*Task brief:*
Copy out each line of the data below in which "vodode" appears.

┌──

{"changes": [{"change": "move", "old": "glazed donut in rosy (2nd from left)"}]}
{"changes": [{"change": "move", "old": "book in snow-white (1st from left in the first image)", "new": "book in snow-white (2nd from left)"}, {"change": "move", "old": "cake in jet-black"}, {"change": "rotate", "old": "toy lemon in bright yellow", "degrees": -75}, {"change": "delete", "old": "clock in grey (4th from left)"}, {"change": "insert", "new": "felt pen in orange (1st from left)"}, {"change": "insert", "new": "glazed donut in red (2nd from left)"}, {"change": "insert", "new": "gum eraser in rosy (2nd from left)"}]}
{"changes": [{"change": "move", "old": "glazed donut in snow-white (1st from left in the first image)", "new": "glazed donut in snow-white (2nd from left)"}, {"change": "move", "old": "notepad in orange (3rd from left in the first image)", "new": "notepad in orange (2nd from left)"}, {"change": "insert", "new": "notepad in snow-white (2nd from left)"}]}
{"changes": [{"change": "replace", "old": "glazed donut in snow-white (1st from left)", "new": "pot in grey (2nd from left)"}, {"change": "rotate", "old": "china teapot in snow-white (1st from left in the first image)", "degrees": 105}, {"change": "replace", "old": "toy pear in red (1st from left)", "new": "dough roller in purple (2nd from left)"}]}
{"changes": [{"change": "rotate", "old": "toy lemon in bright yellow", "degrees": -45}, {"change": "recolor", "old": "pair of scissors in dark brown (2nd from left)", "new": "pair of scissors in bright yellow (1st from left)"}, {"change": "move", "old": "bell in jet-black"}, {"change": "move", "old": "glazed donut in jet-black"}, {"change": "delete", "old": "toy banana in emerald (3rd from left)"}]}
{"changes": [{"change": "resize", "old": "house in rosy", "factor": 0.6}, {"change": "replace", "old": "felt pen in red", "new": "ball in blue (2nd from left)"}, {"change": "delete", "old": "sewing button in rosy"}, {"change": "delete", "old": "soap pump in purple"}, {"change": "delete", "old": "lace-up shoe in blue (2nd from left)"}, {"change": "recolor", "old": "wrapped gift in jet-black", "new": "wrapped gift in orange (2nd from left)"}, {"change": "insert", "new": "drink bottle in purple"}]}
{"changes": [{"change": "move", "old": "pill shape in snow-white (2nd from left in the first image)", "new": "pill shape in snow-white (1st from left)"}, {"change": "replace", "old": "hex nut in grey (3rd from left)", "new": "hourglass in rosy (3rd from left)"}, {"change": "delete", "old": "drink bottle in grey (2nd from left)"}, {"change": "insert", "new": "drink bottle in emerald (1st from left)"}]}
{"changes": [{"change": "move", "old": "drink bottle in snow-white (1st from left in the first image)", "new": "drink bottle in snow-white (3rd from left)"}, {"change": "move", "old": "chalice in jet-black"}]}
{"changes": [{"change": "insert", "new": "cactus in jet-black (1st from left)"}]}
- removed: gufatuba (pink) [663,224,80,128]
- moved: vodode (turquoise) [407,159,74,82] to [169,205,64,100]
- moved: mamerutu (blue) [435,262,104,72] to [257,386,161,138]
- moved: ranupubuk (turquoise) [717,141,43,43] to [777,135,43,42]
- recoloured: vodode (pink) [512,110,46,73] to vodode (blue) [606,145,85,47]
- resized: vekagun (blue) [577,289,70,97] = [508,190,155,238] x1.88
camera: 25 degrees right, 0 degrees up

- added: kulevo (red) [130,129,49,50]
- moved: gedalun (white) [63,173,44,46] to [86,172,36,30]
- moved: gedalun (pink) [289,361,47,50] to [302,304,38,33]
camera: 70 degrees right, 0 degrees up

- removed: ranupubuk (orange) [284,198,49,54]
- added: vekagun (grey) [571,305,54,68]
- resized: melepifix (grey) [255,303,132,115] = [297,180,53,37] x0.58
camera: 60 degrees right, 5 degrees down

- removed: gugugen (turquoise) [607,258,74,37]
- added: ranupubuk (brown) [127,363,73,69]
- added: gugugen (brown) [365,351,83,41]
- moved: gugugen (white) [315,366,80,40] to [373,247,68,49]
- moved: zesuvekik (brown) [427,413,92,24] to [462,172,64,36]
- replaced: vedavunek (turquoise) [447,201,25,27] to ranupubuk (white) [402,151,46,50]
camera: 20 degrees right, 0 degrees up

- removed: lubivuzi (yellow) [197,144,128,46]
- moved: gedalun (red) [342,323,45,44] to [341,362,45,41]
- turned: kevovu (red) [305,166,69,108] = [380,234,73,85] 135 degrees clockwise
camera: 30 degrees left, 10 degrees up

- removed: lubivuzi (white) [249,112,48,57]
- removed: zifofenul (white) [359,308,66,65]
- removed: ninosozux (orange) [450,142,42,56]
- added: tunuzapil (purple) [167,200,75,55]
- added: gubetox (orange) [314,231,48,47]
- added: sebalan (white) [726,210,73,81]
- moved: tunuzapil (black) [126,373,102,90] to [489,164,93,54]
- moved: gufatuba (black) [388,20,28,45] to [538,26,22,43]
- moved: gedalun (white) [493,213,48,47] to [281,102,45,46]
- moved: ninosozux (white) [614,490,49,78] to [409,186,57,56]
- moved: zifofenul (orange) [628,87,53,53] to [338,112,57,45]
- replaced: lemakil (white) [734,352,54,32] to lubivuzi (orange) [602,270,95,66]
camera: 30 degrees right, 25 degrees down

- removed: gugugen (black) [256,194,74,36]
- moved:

└──

*Task output:*
- moved: vodode (turquoise) [407,159,74,82] to [169,205,64,100]
- recoloured: vodode (pink) [512,110,46,73] to vodode (blue) [606,145,85,47]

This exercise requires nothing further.